# [ASSIGNMENT]
In the data below, begin at the line with "J1 pin 1: +12V -> GND" and stop after the line with "SW1: button (GND, TRIG) -> switch (GND, TRIG)"; output those lines exactly and no pictures.

# [PROVIDED ENTRIES]
◆ ◆ ◆
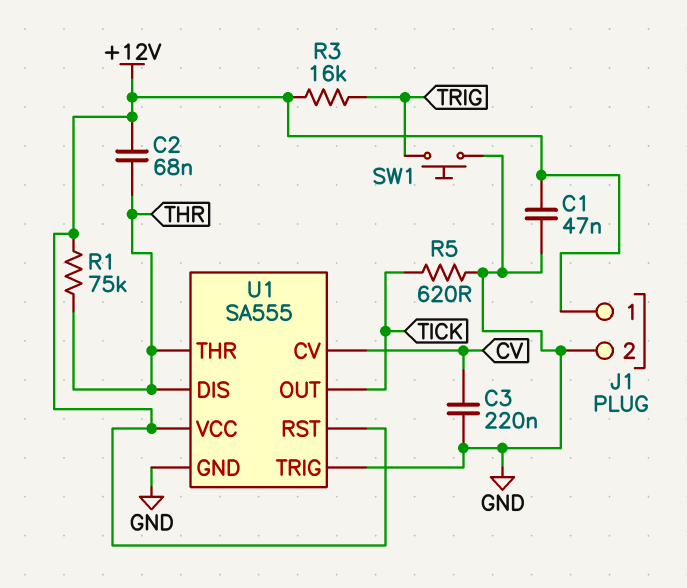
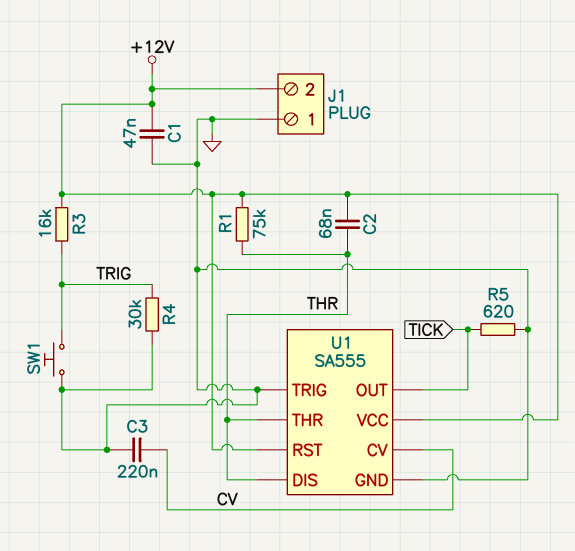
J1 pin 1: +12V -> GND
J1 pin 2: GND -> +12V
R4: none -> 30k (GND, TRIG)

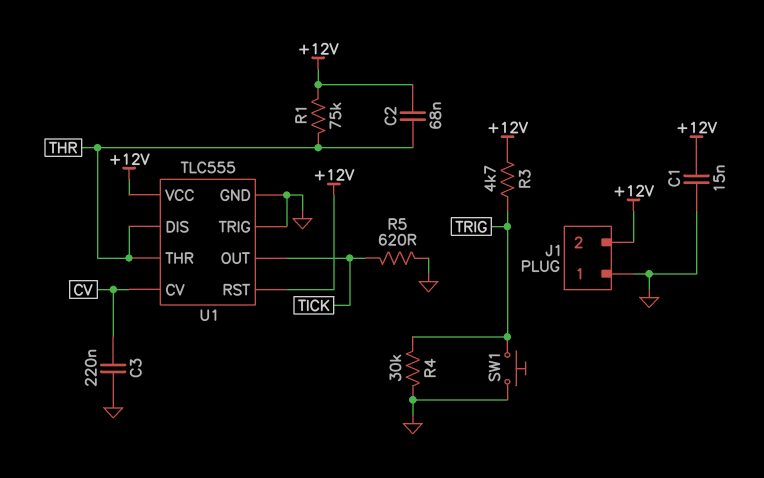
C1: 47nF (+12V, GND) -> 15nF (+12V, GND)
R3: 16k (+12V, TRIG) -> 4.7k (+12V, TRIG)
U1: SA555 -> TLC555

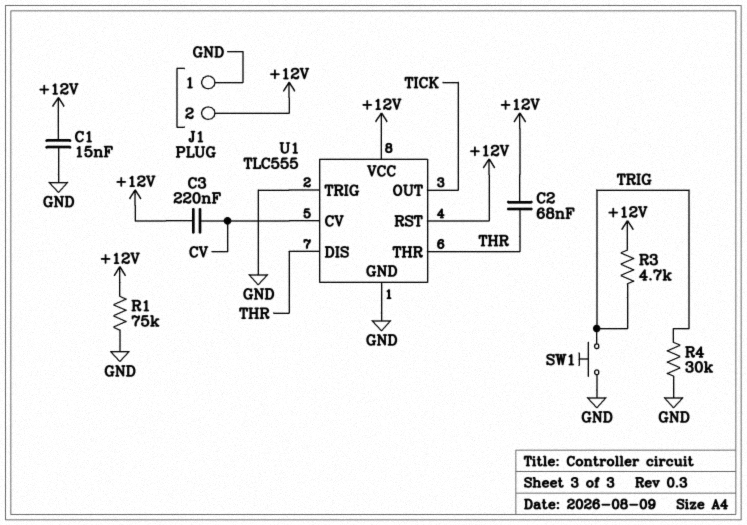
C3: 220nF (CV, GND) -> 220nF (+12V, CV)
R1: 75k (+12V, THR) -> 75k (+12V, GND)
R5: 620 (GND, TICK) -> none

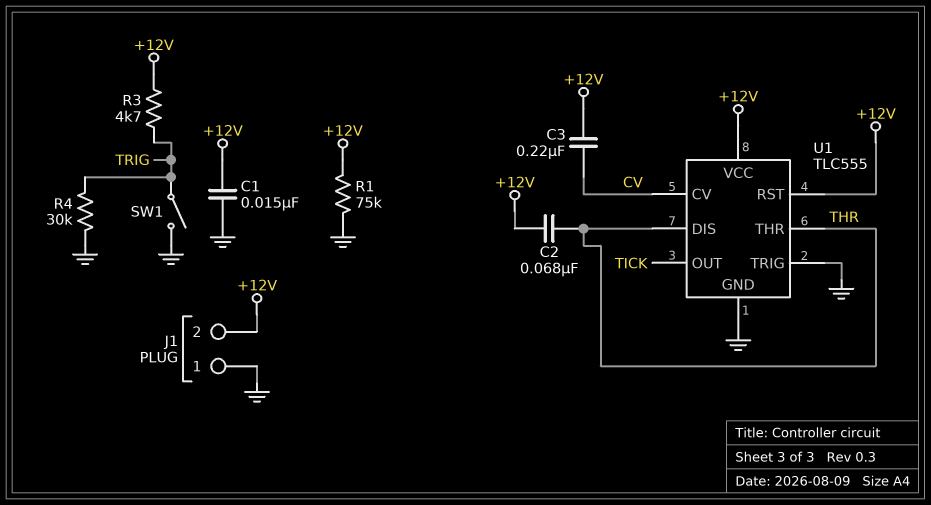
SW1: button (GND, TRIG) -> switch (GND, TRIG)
◆ ◆ ◆
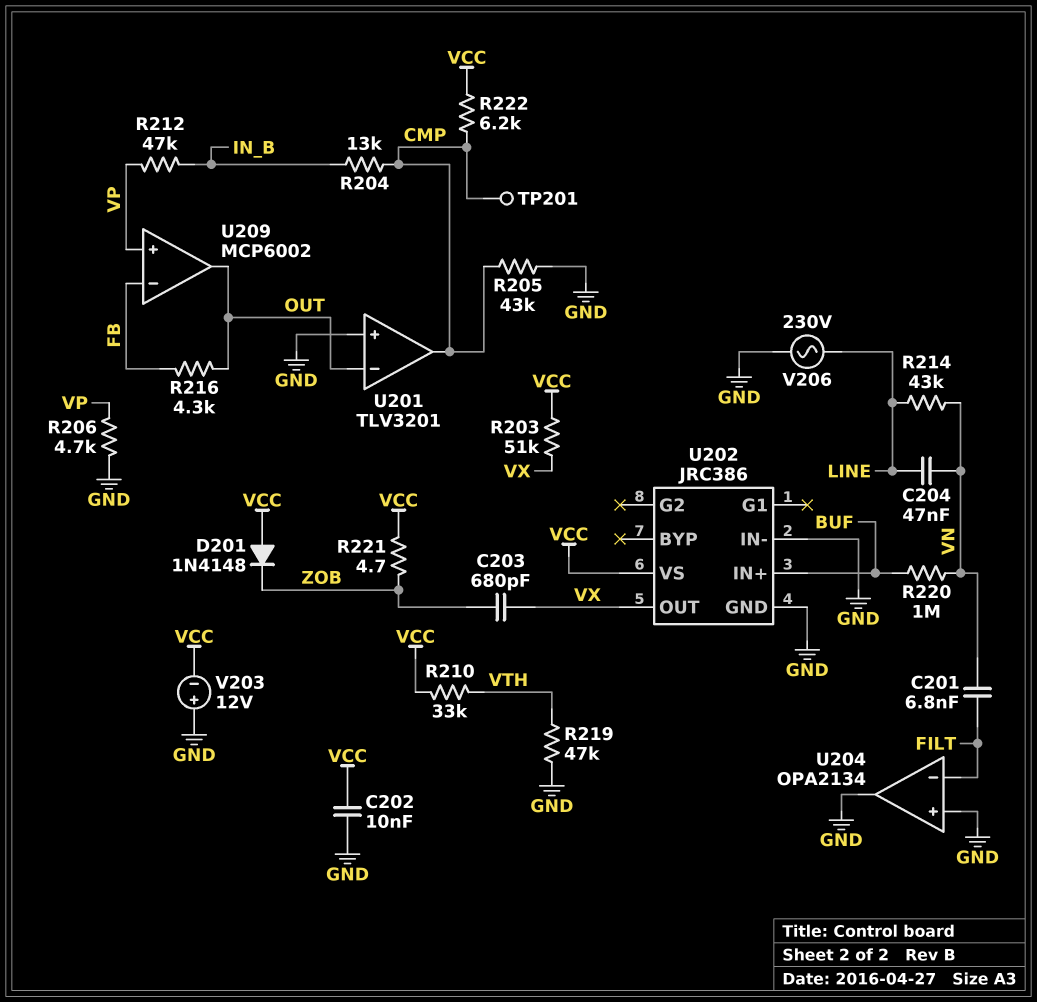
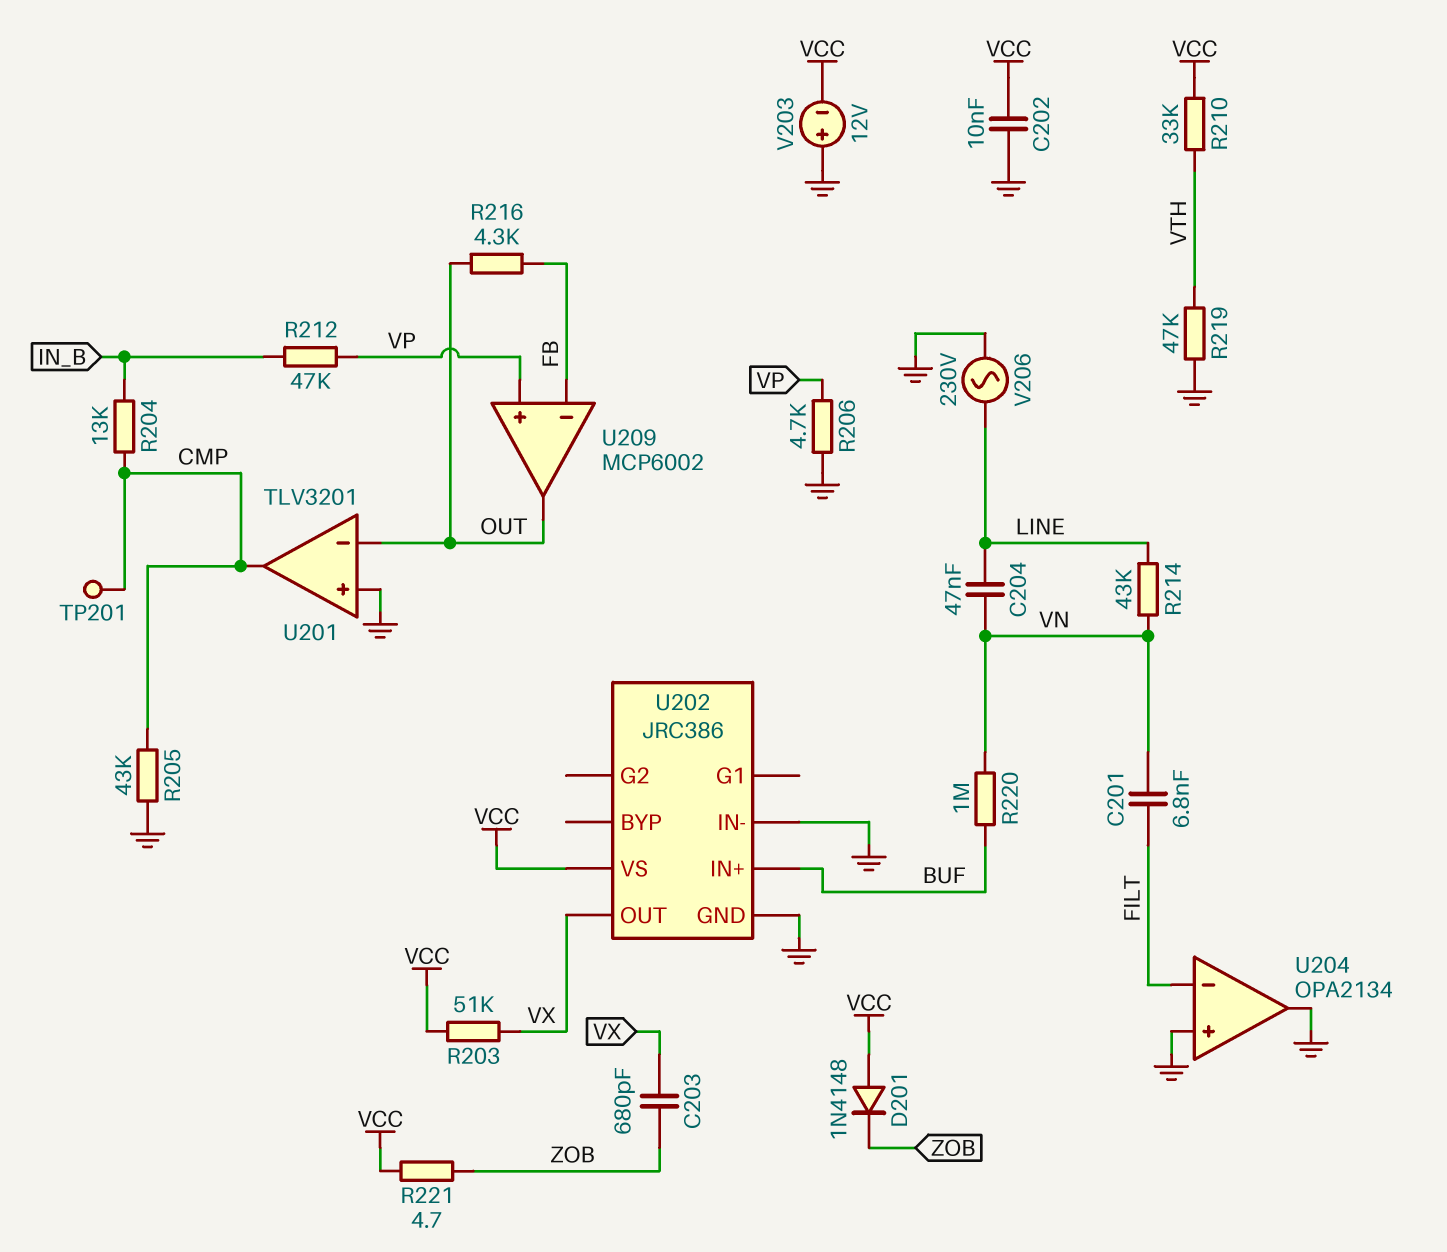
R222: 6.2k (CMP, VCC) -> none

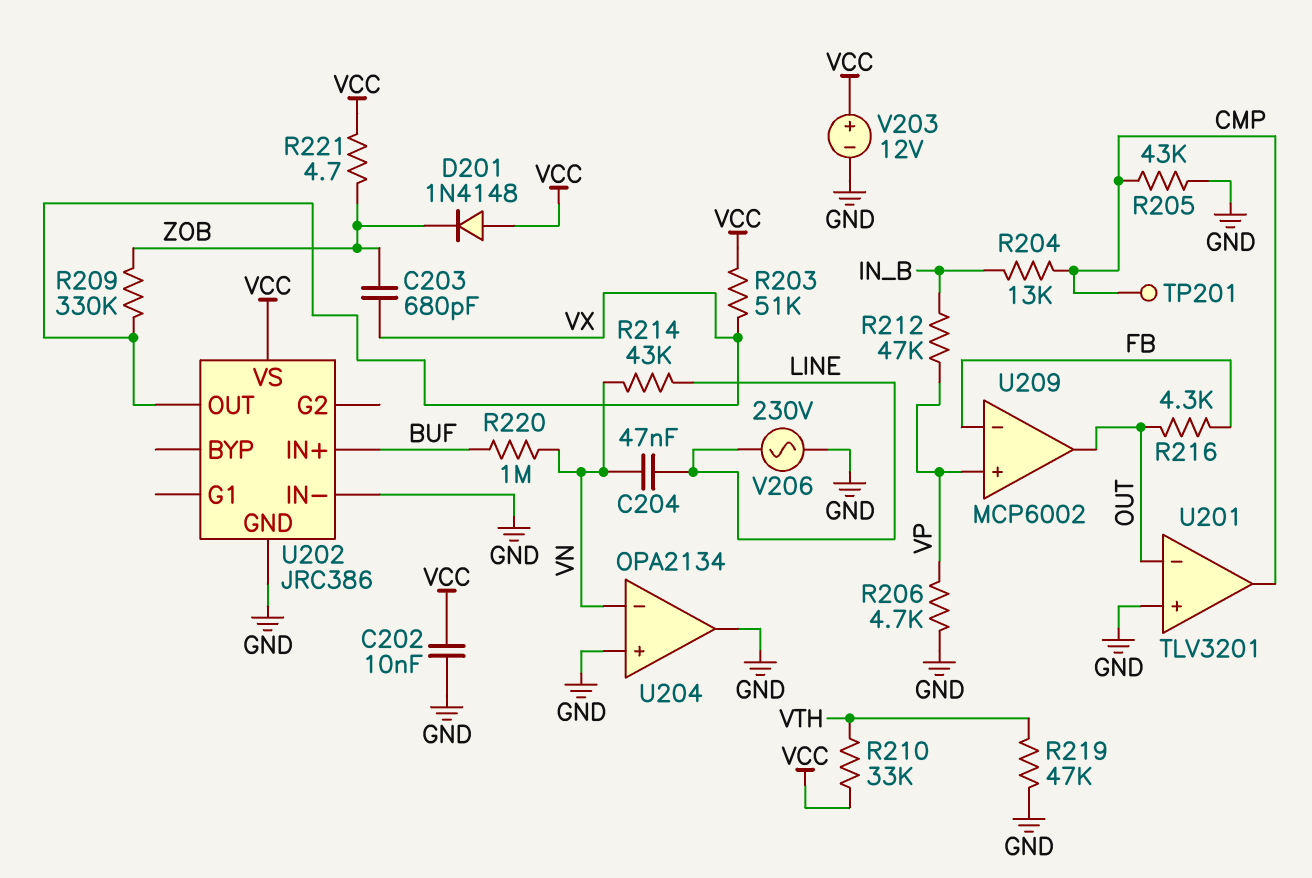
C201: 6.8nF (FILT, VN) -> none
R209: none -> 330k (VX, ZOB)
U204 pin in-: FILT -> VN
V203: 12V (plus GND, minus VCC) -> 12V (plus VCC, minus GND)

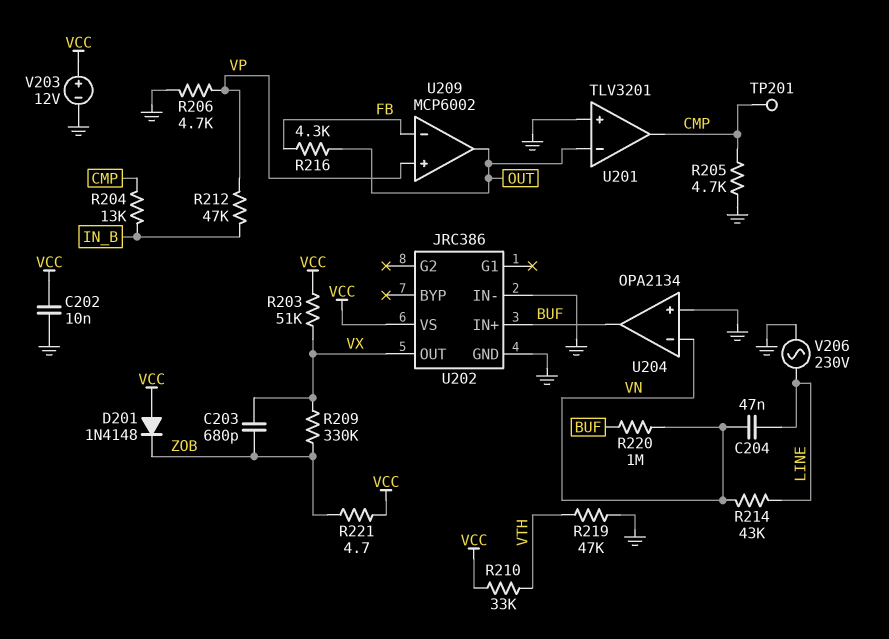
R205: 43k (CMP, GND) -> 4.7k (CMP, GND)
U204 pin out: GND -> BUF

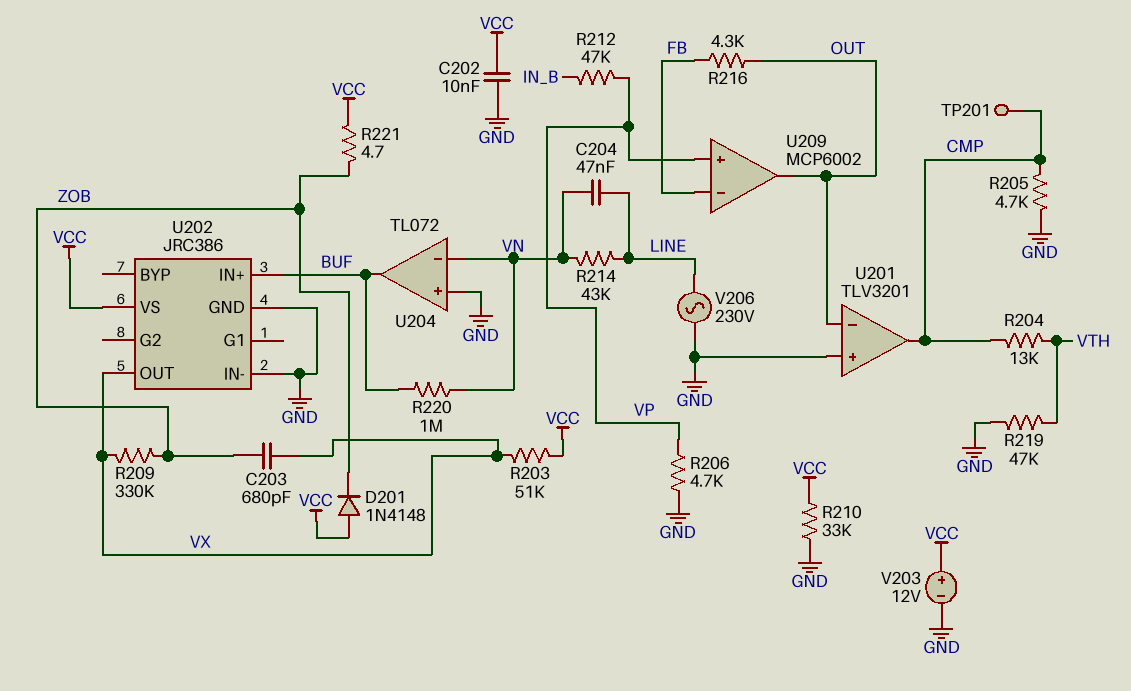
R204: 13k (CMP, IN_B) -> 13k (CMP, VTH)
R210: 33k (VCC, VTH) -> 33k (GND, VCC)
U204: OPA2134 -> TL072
◆ ◆ ◆
# [EXERCISE OUTPUT]
J1 pin 1: +12V -> GND
J1 pin 2: GND -> +12V
R4: none -> 30k (GND, TRIG)

C1: 47nF (+12V, GND) -> 15nF (+12V, GND)
R3: 16k (+12V, TRIG) -> 4.7k (+12V, TRIG)
U1: SA555 -> TLC555

C3: 220nF (CV, GND) -> 220nF (+12V, CV)
R1: 75k (+12V, THR) -> 75k (+12V, GND)
R5: 620 (GND, TICK) -> none

SW1: button (GND, TRIG) -> switch (GND, TRIG)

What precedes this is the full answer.